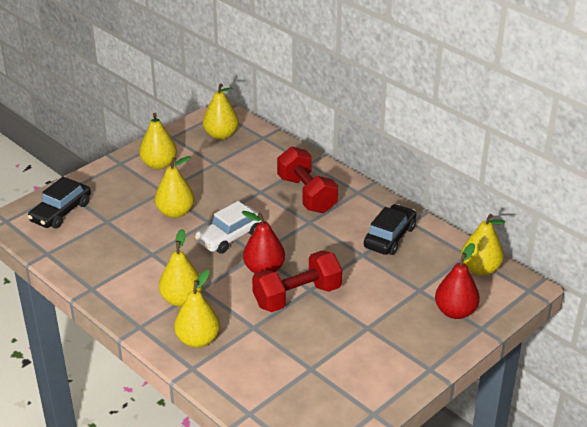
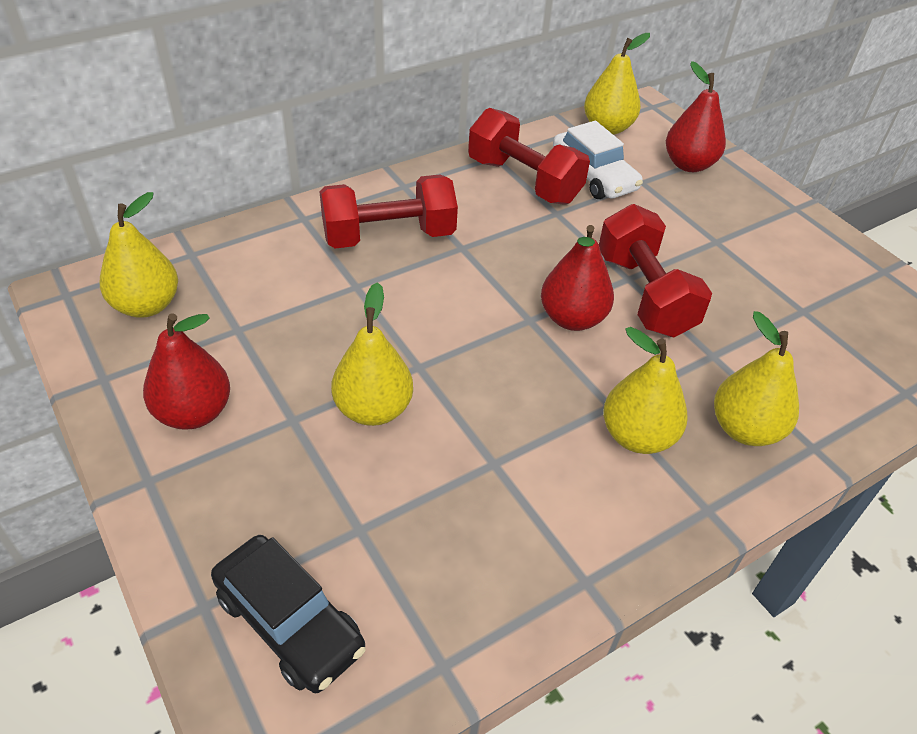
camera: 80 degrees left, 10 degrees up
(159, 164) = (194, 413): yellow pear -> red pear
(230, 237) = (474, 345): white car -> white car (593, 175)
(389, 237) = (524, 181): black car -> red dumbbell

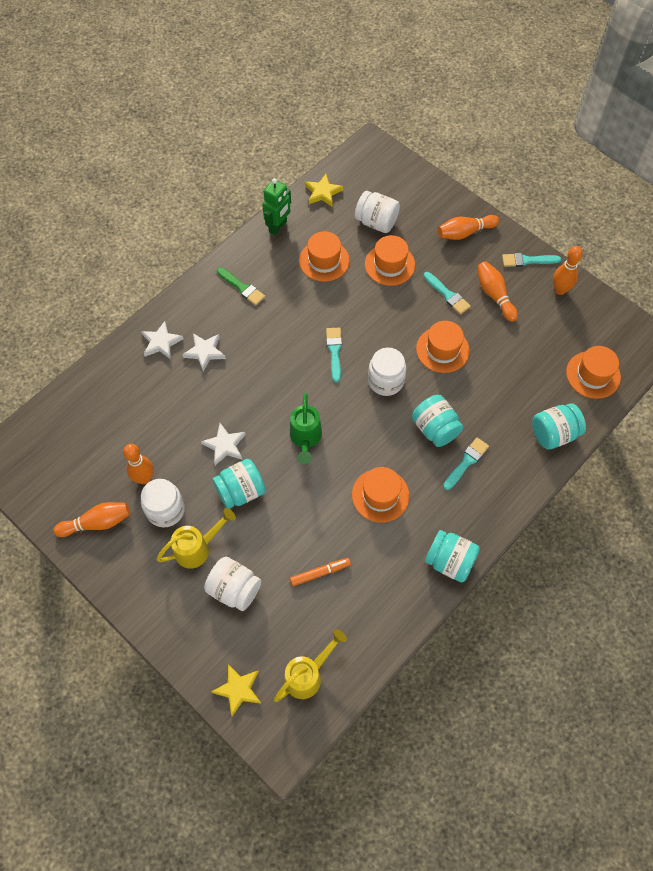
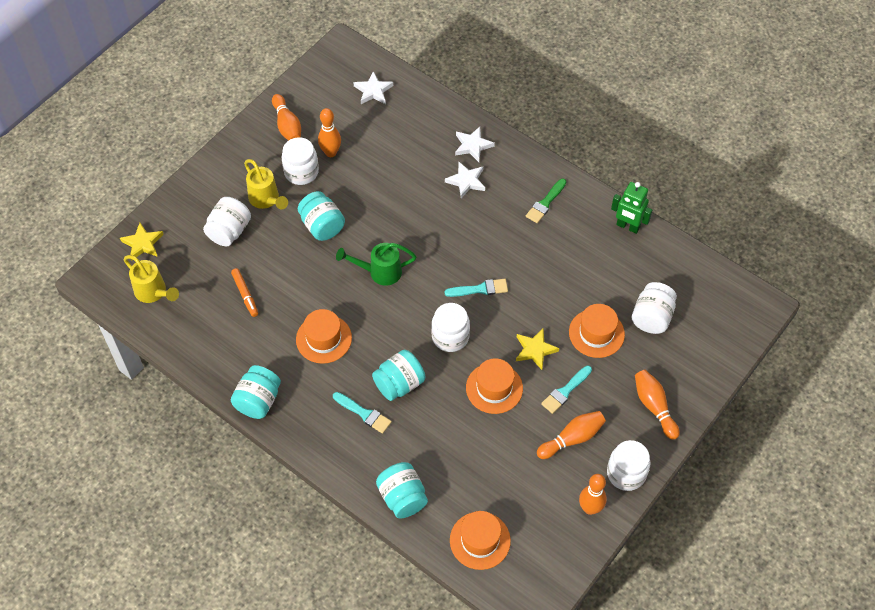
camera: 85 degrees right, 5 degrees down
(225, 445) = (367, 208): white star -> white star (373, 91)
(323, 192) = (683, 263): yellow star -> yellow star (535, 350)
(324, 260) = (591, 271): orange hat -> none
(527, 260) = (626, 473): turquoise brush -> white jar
____
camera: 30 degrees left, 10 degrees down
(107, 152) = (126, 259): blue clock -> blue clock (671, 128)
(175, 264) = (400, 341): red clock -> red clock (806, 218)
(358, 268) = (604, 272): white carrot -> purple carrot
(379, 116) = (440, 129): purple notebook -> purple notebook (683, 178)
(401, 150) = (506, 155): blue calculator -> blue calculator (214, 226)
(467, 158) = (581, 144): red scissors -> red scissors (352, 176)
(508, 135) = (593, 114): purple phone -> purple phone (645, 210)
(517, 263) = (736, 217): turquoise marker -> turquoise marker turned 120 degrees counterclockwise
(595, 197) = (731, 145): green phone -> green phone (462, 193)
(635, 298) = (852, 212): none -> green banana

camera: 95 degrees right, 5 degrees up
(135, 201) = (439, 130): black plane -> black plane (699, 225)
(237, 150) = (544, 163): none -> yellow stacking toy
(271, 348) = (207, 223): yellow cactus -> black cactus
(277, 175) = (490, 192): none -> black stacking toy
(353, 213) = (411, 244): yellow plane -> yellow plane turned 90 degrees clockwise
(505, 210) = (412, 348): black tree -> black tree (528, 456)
____
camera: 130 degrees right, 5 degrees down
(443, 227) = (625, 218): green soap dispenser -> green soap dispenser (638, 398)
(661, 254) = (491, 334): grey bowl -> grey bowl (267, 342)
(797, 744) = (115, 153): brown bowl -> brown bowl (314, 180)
____
*What is needed*.
Above this instruction are the records; retype exactly the lines from the one containing "camera: 95 degrees right, 5 degrees up" up to and including the one containing "(505, 210) = (412, 348): black".

*Expected answer*.
camera: 95 degrees right, 5 degrees up
(135, 201) = (439, 130): black plane -> black plane (699, 225)
(237, 150) = (544, 163): none -> yellow stacking toy
(271, 348) = (207, 223): yellow cactus -> black cactus
(277, 175) = (490, 192): none -> black stacking toy
(353, 213) = (411, 244): yellow plane -> yellow plane turned 90 degrees clockwise
(505, 210) = (412, 348): black tree -> black tree (528, 456)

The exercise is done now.